What you return should be every record, retyped without a single change.

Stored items

***

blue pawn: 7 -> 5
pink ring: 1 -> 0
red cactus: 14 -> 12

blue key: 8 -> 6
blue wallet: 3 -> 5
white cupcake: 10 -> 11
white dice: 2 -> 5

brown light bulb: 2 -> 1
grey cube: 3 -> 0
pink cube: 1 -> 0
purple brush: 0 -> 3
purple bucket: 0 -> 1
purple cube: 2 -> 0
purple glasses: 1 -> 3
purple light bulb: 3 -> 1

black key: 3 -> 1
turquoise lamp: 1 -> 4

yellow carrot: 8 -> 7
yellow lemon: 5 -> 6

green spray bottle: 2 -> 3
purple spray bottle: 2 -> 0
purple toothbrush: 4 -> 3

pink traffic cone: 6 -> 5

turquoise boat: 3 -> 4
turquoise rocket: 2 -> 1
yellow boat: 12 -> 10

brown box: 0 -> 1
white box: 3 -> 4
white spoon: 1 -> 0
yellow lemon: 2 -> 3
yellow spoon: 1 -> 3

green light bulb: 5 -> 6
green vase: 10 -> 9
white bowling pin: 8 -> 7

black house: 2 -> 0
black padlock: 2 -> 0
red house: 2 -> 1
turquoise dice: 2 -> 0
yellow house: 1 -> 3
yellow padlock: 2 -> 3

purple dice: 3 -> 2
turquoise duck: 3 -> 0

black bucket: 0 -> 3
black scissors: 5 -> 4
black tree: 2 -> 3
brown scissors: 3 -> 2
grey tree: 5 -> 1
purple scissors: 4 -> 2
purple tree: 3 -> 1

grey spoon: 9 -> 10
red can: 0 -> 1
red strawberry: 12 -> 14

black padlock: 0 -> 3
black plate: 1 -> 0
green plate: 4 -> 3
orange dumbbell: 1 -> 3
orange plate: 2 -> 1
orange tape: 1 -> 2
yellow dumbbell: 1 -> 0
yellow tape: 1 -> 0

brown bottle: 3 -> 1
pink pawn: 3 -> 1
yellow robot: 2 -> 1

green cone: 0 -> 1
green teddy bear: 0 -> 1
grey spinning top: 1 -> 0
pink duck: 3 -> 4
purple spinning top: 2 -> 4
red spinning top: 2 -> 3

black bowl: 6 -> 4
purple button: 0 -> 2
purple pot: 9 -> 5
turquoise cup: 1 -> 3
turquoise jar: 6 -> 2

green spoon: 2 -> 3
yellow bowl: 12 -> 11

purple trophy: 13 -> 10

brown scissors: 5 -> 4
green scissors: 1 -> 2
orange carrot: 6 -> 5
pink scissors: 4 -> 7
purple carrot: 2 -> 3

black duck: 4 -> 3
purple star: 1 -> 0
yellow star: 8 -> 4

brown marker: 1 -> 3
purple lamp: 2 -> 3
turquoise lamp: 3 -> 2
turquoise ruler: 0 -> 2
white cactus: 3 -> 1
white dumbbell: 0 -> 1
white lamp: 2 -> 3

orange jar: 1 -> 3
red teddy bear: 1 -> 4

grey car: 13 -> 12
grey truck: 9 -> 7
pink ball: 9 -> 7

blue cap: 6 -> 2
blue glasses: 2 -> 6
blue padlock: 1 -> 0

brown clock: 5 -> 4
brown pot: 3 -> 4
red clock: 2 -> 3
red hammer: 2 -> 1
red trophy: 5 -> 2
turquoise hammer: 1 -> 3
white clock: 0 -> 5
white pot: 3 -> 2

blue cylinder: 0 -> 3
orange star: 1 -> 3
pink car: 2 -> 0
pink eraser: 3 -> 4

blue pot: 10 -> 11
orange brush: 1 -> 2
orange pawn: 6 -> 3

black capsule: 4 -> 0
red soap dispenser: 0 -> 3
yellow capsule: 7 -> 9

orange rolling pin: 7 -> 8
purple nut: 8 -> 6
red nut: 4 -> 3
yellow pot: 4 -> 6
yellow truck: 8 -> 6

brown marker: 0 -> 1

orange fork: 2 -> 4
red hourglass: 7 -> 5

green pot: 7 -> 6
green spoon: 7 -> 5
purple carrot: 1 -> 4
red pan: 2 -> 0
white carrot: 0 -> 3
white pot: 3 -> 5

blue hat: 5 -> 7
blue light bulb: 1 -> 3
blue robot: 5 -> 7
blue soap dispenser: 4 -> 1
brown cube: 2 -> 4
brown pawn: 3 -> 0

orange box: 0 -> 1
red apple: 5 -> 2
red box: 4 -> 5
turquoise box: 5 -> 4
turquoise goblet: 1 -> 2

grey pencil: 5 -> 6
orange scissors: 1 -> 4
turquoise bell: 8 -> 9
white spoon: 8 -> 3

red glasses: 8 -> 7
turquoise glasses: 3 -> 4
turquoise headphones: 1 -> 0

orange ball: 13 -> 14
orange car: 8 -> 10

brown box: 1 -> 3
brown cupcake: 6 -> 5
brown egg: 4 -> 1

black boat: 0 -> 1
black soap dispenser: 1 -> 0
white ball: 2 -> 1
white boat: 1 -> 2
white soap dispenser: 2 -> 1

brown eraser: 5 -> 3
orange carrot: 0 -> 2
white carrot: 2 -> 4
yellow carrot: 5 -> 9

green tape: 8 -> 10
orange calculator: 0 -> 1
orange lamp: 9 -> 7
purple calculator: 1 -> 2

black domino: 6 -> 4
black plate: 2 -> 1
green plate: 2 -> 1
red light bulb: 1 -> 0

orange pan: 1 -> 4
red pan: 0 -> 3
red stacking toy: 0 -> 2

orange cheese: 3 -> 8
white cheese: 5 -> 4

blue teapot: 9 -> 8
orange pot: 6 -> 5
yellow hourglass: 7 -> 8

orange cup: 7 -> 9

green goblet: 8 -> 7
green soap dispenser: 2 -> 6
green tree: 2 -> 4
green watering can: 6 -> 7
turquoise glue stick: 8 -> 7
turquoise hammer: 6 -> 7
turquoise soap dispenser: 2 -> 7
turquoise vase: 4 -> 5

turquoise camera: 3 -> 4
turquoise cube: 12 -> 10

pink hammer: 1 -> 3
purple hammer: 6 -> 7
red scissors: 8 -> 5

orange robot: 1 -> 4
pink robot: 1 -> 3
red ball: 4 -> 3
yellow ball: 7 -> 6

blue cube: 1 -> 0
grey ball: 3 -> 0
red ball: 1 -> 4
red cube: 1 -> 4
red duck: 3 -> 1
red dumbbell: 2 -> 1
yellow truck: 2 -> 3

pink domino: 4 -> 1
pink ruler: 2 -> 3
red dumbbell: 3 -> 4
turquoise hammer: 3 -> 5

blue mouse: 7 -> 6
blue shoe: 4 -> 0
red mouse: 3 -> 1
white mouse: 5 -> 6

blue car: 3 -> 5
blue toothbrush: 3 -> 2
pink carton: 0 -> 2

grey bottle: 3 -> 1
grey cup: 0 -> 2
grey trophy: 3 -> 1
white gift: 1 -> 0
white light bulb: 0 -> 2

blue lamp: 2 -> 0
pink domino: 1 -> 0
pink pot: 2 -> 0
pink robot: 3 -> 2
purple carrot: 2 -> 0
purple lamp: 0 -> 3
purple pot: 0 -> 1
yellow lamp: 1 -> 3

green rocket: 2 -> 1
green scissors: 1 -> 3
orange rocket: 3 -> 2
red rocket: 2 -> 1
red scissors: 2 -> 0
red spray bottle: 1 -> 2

***

* **Finished exercise**
blue pawn: 7 -> 5
pink ring: 1 -> 0
red cactus: 14 -> 12

blue key: 8 -> 6
blue wallet: 3 -> 5
white cupcake: 10 -> 11
white dice: 2 -> 5

brown light bulb: 2 -> 1
grey cube: 3 -> 0
pink cube: 1 -> 0
purple brush: 0 -> 3
purple bucket: 0 -> 1
purple cube: 2 -> 0
purple glasses: 1 -> 3
purple light bulb: 3 -> 1

black key: 3 -> 1
turquoise lamp: 1 -> 4

yellow carrot: 8 -> 7
yellow lemon: 5 -> 6

green spray bottle: 2 -> 3
purple spray bottle: 2 -> 0
purple toothbrush: 4 -> 3

pink traffic cone: 6 -> 5

turquoise boat: 3 -> 4
turquoise rocket: 2 -> 1
yellow boat: 12 -> 10

brown box: 0 -> 1
white box: 3 -> 4
white spoon: 1 -> 0
yellow lemon: 2 -> 3
yellow spoon: 1 -> 3

green light bulb: 5 -> 6
green vase: 10 -> 9
white bowling pin: 8 -> 7

black house: 2 -> 0
black padlock: 2 -> 0
red house: 2 -> 1
turquoise dice: 2 -> 0
yellow house: 1 -> 3
yellow padlock: 2 -> 3

purple dice: 3 -> 2
turquoise duck: 3 -> 0

black bucket: 0 -> 3
black scissors: 5 -> 4
black tree: 2 -> 3
brown scissors: 3 -> 2
grey tree: 5 -> 1
purple scissors: 4 -> 2
purple tree: 3 -> 1

grey spoon: 9 -> 10
red can: 0 -> 1
red strawberry: 12 -> 14

black padlock: 0 -> 3
black plate: 1 -> 0
green plate: 4 -> 3
orange dumbbell: 1 -> 3
orange plate: 2 -> 1
orange tape: 1 -> 2
yellow dumbbell: 1 -> 0
yellow tape: 1 -> 0

brown bottle: 3 -> 1
pink pawn: 3 -> 1
yellow robot: 2 -> 1

green cone: 0 -> 1
green teddy bear: 0 -> 1
grey spinning top: 1 -> 0
pink duck: 3 -> 4
purple spinning top: 2 -> 4
red spinning top: 2 -> 3

black bowl: 6 -> 4
purple button: 0 -> 2
purple pot: 9 -> 5
turquoise cup: 1 -> 3
turquoise jar: 6 -> 2

green spoon: 2 -> 3
yellow bowl: 12 -> 11

purple trophy: 13 -> 10

brown scissors: 5 -> 4
green scissors: 1 -> 2
orange carrot: 6 -> 5
pink scissors: 4 -> 7
purple carrot: 2 -> 3

black duck: 4 -> 3
purple star: 1 -> 0
yellow star: 8 -> 4

brown marker: 1 -> 3
purple lamp: 2 -> 3
turquoise lamp: 3 -> 2
turquoise ruler: 0 -> 2
white cactus: 3 -> 1
white dumbbell: 0 -> 1
white lamp: 2 -> 3

orange jar: 1 -> 3
red teddy bear: 1 -> 4

grey car: 13 -> 12
grey truck: 9 -> 7
pink ball: 9 -> 7

blue cap: 6 -> 2
blue glasses: 2 -> 6
blue padlock: 1 -> 0

brown clock: 5 -> 4
brown pot: 3 -> 4
red clock: 2 -> 3
red hammer: 2 -> 1
red trophy: 5 -> 2
turquoise hammer: 1 -> 3
white clock: 0 -> 5
white pot: 3 -> 2

blue cylinder: 0 -> 3
orange star: 1 -> 3
pink car: 2 -> 0
pink eraser: 3 -> 4

blue pot: 10 -> 11
orange brush: 1 -> 2
orange pawn: 6 -> 3

black capsule: 4 -> 0
red soap dispenser: 0 -> 3
yellow capsule: 7 -> 9

orange rolling pin: 7 -> 8
purple nut: 8 -> 6
red nut: 4 -> 3
yellow pot: 4 -> 6
yellow truck: 8 -> 6

brown marker: 0 -> 1

orange fork: 2 -> 4
red hourglass: 7 -> 5

green pot: 7 -> 6
green spoon: 7 -> 5
purple carrot: 1 -> 4
red pan: 2 -> 0
white carrot: 0 -> 3
white pot: 3 -> 5

blue hat: 5 -> 7
blue light bulb: 1 -> 3
blue robot: 5 -> 7
blue soap dispenser: 4 -> 1
brown cube: 2 -> 4
brown pawn: 3 -> 0

orange box: 0 -> 1
red apple: 5 -> 2
red box: 4 -> 5
turquoise box: 5 -> 4
turquoise goblet: 1 -> 2

grey pencil: 5 -> 6
orange scissors: 1 -> 4
turquoise bell: 8 -> 9
white spoon: 8 -> 3

red glasses: 8 -> 7
turquoise glasses: 3 -> 4
turquoise headphones: 1 -> 0

orange ball: 13 -> 14
orange car: 8 -> 10

brown box: 1 -> 3
brown cupcake: 6 -> 5
brown egg: 4 -> 1

black boat: 0 -> 1
black soap dispenser: 1 -> 0
white ball: 2 -> 1
white boat: 1 -> 2
white soap dispenser: 2 -> 1

brown eraser: 5 -> 3
orange carrot: 0 -> 2
white carrot: 2 -> 4
yellow carrot: 5 -> 9

green tape: 8 -> 10
orange calculator: 0 -> 1
orange lamp: 9 -> 7
purple calculator: 1 -> 2

black domino: 6 -> 4
black plate: 2 -> 1
green plate: 2 -> 1
red light bulb: 1 -> 0

orange pan: 1 -> 4
red pan: 0 -> 3
red stacking toy: 0 -> 2

orange cheese: 3 -> 8
white cheese: 5 -> 4

blue teapot: 9 -> 8
orange pot: 6 -> 5
yellow hourglass: 7 -> 8

orange cup: 7 -> 9

green goblet: 8 -> 7
green soap dispenser: 2 -> 6
green tree: 2 -> 4
green watering can: 6 -> 7
turquoise glue stick: 8 -> 7
turquoise hammer: 6 -> 7
turquoise soap dispenser: 2 -> 7
turquoise vase: 4 -> 5

turquoise camera: 3 -> 4
turquoise cube: 12 -> 10

pink hammer: 1 -> 3
purple hammer: 6 -> 7
red scissors: 8 -> 5

orange robot: 1 -> 4
pink robot: 1 -> 3
red ball: 4 -> 3
yellow ball: 7 -> 6

blue cube: 1 -> 0
grey ball: 3 -> 0
red ball: 1 -> 4
red cube: 1 -> 4
red duck: 3 -> 1
red dumbbell: 2 -> 1
yellow truck: 2 -> 3

pink domino: 4 -> 1
pink ruler: 2 -> 3
red dumbbell: 3 -> 4
turquoise hammer: 3 -> 5

blue mouse: 7 -> 6
blue shoe: 4 -> 0
red mouse: 3 -> 1
white mouse: 5 -> 6

blue car: 3 -> 5
blue toothbrush: 3 -> 2
pink carton: 0 -> 2

grey bottle: 3 -> 1
grey cup: 0 -> 2
grey trophy: 3 -> 1
white gift: 1 -> 0
white light bulb: 0 -> 2

blue lamp: 2 -> 0
pink domino: 1 -> 0
pink pot: 2 -> 0
pink robot: 3 -> 2
purple carrot: 2 -> 0
purple lamp: 0 -> 3
purple pot: 0 -> 1
yellow lamp: 1 -> 3

green rocket: 2 -> 1
green scissors: 1 -> 3
orange rocket: 3 -> 2
red rocket: 2 -> 1
red scissors: 2 -> 0
red spray bottle: 1 -> 2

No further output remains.